◆ What you should do:
When you reach the line with "grey egg [546,387,595,424]" in the data below, begin printing lines exactly, and stop once the line with "none -> grey flashlight [389,178,420,251]" has been printed.

◆ Exercise input:
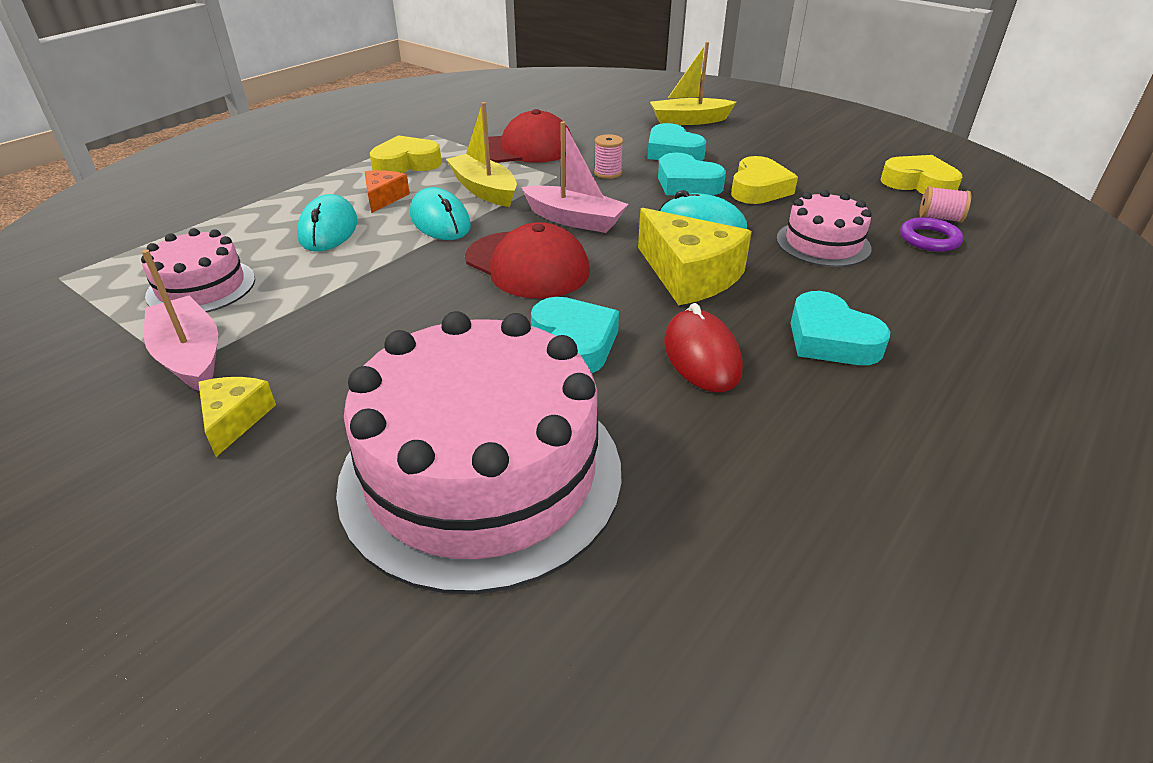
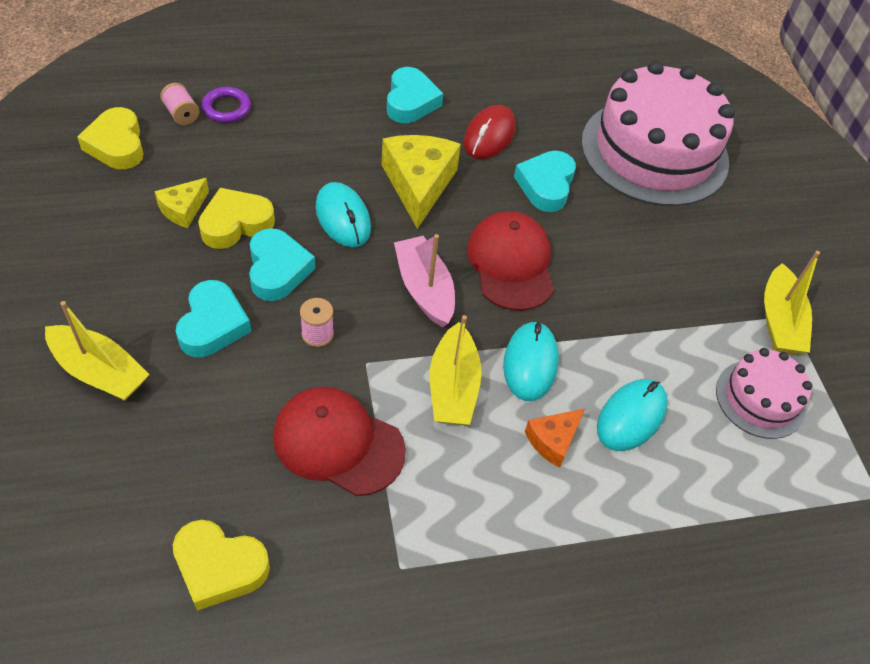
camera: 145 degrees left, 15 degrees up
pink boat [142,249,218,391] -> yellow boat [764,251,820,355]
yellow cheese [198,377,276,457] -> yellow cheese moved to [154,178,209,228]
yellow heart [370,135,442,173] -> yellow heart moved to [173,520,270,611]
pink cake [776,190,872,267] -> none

--

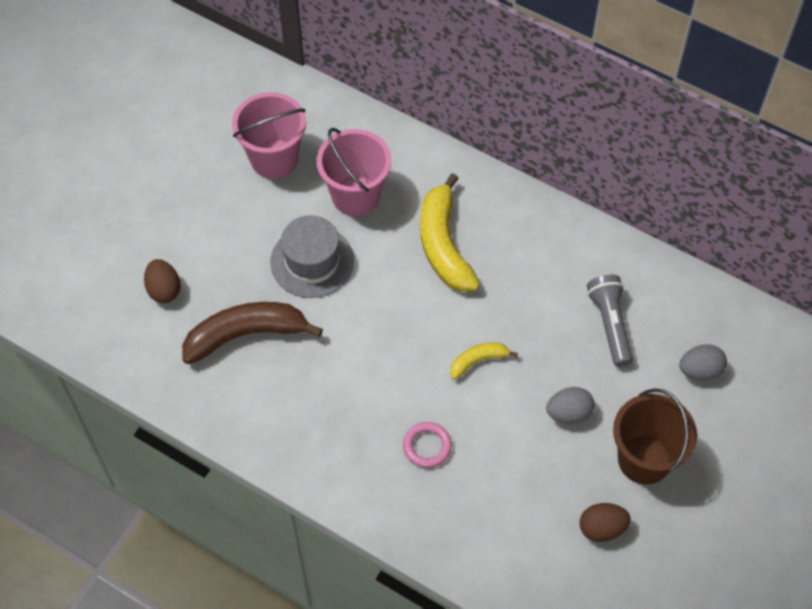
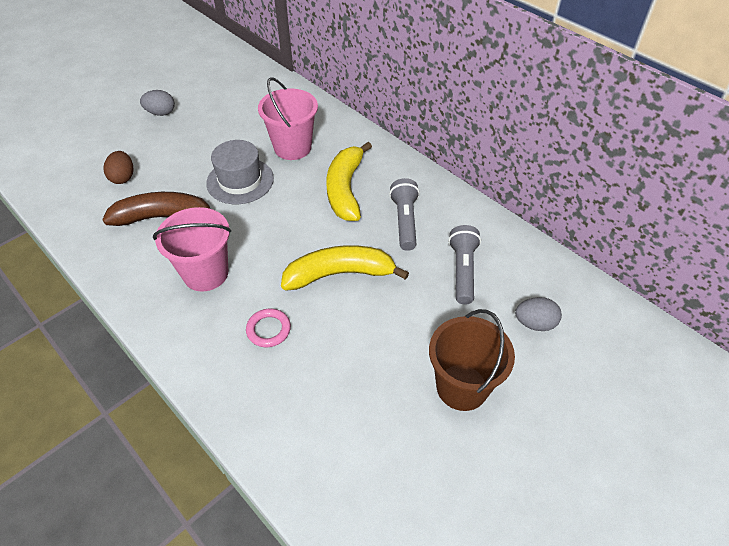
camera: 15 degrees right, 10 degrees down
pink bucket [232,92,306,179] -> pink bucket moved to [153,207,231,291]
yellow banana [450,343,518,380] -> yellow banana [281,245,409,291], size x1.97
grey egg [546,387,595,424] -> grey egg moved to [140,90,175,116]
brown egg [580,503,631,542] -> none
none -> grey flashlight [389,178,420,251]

◆ Response area:
grey egg [546,387,595,424] -> grey egg moved to [140,90,175,116]
brown egg [580,503,631,542] -> none
none -> grey flashlight [389,178,420,251]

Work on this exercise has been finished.